▶ _INPUT DATA_
● ● ●

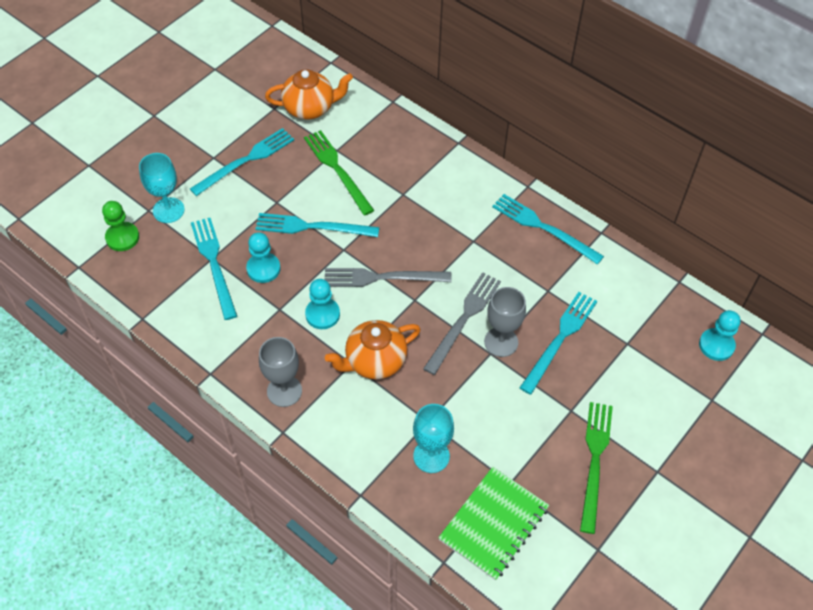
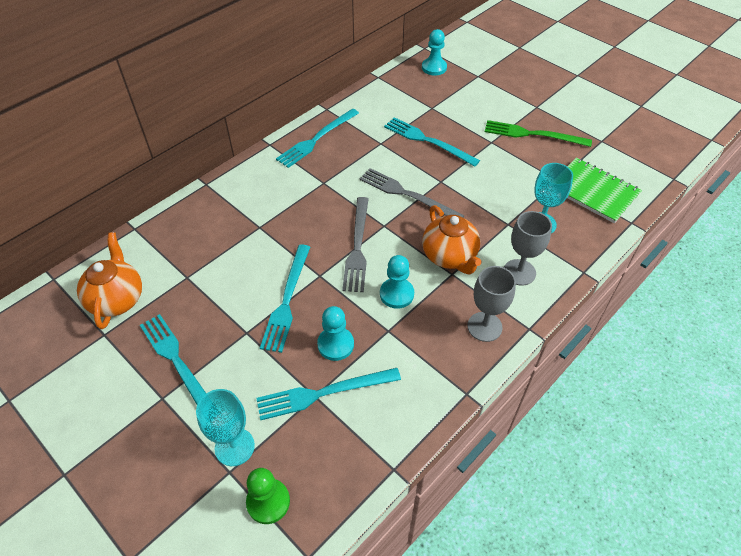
camera: 85 degrees left, 5 degrees down
(337, 170) = (214, 277): green fork -> none
(501, 342) = (430, 174): grey goblet -> grey goblet (519, 272)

● ● ●

▶ _AIM OF THE EXERCISE_
What you give back must be the data above, reproduced exactly and free of pictures.

▶ _SOLUTION FOR THIS EXERCISE_
camera: 85 degrees left, 5 degrees down
(337, 170) = (214, 277): green fork -> none
(501, 342) = (430, 174): grey goblet -> grey goblet (519, 272)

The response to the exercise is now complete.